:: OBJETIVO DEL EJERCICIO ::
Indica cuántas de las líneas que siguen contienen la cadena "pizz", distinguiendo entre mayúsculas y minúsculas. Responde solo con el número.

:: LÍNEAS PROPORCIONADAS ::
━━━━━━━━━━

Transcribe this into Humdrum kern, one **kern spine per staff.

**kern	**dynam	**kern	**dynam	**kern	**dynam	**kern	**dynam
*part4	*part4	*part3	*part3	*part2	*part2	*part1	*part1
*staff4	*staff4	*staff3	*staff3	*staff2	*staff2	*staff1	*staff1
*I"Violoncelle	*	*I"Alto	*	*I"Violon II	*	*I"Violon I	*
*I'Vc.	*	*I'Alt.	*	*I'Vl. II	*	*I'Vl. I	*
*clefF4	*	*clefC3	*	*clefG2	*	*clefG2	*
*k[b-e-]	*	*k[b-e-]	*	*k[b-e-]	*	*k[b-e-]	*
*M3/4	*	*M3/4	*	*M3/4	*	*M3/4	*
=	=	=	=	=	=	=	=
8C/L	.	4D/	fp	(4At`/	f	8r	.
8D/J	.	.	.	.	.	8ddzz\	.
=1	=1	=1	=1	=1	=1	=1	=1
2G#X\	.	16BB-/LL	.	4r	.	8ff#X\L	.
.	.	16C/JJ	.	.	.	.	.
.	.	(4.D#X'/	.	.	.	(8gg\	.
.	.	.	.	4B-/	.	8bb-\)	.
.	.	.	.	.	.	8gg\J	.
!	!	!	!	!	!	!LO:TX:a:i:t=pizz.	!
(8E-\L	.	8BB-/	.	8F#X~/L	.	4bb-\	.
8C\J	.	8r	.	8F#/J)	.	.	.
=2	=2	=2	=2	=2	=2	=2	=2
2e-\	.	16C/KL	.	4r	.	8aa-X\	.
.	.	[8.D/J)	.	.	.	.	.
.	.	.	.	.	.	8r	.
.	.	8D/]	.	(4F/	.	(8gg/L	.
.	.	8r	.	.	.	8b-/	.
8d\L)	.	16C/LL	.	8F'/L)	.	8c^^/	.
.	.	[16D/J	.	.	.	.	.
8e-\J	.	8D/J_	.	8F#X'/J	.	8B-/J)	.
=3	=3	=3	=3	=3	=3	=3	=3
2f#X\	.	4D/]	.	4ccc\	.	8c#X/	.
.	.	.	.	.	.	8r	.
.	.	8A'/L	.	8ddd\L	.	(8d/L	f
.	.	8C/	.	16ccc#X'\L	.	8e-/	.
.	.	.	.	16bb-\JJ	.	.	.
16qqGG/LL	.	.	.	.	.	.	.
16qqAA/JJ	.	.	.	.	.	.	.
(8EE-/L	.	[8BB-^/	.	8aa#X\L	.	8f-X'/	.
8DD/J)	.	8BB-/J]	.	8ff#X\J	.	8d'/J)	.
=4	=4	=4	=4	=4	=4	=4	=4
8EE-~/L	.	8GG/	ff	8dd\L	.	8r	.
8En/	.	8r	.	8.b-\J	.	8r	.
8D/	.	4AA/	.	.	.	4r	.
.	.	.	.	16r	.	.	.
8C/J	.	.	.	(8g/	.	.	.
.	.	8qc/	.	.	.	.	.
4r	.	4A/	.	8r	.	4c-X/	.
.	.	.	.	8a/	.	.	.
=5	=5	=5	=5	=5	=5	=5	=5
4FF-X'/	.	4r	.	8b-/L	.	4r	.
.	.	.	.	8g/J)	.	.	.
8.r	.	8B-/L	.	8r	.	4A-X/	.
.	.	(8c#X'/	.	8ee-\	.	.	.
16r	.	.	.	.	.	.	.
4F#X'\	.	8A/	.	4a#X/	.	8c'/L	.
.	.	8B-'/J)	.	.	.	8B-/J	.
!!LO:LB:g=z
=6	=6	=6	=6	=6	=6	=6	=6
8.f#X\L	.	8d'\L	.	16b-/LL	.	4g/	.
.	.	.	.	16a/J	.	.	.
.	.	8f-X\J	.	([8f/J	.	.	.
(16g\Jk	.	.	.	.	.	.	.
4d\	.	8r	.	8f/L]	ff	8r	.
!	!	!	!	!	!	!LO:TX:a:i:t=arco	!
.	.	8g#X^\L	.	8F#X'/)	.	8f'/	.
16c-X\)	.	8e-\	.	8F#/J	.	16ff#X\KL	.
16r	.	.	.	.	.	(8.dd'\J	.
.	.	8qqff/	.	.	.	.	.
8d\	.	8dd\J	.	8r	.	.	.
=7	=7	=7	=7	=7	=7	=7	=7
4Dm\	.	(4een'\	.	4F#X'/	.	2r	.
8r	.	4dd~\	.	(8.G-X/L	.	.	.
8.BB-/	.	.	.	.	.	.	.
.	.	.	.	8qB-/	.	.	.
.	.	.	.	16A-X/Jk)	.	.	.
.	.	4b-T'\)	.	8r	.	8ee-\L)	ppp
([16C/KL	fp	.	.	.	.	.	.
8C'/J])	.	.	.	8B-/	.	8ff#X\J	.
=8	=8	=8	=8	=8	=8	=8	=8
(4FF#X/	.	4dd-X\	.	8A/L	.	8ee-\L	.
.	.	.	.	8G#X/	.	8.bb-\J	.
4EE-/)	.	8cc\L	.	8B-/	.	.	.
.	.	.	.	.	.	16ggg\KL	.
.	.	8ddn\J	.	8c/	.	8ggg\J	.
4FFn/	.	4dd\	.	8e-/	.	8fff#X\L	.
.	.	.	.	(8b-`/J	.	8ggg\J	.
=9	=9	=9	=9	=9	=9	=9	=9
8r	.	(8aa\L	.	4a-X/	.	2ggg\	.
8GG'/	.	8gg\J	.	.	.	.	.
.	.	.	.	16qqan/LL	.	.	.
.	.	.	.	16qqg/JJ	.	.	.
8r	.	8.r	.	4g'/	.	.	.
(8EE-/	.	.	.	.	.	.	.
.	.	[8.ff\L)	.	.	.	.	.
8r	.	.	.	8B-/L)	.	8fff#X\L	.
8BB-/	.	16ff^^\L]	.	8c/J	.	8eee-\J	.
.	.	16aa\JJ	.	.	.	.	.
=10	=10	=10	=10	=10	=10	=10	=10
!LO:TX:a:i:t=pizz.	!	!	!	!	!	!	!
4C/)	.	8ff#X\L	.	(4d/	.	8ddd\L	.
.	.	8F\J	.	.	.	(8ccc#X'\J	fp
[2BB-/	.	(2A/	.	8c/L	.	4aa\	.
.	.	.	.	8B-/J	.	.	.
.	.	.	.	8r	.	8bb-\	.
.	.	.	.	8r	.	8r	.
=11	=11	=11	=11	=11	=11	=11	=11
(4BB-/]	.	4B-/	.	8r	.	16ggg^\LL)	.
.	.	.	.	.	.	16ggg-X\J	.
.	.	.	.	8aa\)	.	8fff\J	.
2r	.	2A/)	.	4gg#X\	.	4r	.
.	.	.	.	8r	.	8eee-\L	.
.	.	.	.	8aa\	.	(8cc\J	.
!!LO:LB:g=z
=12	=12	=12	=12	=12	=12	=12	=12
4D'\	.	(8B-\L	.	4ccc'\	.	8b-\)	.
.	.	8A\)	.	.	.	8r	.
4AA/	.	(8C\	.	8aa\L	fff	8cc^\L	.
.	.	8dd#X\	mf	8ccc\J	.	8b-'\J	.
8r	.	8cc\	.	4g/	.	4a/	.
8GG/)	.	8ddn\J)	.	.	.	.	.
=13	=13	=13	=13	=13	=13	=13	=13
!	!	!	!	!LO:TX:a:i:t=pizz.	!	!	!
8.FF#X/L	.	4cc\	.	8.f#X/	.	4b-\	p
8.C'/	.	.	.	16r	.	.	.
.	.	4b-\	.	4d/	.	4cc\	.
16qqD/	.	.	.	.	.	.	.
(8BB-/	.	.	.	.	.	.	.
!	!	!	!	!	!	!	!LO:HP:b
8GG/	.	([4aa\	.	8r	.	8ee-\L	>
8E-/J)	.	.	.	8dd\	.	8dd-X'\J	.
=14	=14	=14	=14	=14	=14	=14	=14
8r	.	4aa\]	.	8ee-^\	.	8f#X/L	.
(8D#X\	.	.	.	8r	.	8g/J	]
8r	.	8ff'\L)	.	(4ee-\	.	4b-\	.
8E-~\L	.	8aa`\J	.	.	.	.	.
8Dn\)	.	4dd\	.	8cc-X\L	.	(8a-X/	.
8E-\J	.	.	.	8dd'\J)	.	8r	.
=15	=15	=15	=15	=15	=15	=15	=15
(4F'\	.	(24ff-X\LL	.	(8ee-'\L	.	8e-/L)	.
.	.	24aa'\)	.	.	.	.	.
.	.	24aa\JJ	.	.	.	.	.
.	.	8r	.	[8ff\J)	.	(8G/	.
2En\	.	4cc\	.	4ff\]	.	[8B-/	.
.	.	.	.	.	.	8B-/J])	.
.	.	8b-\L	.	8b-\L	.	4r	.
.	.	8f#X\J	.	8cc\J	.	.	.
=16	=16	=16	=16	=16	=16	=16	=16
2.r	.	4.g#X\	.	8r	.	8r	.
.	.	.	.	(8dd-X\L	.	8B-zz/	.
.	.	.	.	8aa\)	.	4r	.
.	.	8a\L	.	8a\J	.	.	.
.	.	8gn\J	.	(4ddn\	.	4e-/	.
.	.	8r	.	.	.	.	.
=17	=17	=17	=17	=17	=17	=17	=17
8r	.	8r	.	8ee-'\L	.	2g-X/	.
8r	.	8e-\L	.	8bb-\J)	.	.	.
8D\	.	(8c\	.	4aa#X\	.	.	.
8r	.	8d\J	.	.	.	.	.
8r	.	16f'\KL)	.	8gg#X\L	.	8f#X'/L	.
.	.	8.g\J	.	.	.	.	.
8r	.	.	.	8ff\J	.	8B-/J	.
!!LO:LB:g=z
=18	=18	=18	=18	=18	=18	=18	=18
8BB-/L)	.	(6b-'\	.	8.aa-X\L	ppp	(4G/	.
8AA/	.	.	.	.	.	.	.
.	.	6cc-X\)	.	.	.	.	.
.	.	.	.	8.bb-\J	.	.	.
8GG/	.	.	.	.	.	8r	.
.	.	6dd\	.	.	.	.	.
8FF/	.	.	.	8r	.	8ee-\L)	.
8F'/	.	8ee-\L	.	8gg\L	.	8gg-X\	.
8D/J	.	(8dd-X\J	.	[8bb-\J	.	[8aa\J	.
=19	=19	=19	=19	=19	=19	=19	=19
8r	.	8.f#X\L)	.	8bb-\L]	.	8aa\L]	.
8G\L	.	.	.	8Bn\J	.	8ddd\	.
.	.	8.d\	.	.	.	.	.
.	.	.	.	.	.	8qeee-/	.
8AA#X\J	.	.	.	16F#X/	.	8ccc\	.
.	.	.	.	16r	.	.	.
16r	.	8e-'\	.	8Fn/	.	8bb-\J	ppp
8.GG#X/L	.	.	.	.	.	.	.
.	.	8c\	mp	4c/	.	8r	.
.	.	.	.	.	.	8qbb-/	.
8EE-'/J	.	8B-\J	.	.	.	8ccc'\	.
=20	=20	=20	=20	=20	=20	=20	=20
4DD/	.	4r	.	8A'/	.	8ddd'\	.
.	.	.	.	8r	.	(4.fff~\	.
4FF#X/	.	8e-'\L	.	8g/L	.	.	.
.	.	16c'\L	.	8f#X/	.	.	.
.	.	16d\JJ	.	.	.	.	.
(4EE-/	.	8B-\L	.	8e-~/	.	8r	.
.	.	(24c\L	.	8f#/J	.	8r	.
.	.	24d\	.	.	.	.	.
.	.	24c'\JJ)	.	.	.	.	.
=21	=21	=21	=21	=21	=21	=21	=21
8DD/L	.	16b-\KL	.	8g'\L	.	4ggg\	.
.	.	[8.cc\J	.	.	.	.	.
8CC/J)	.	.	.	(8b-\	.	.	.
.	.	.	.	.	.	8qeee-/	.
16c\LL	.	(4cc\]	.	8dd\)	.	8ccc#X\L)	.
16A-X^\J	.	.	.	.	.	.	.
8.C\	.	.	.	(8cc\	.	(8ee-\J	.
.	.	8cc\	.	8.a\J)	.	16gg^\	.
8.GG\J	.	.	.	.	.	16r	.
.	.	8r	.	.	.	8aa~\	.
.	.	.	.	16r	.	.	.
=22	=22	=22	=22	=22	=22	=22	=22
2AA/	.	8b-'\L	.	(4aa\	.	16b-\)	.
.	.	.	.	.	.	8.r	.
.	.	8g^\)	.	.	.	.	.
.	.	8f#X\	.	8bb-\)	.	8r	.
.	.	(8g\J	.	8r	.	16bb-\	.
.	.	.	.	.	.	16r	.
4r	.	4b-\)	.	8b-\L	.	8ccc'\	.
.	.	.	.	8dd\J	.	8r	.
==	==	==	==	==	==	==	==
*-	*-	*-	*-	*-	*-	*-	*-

━━━━━━━━━━

:: RESULTADO ::
3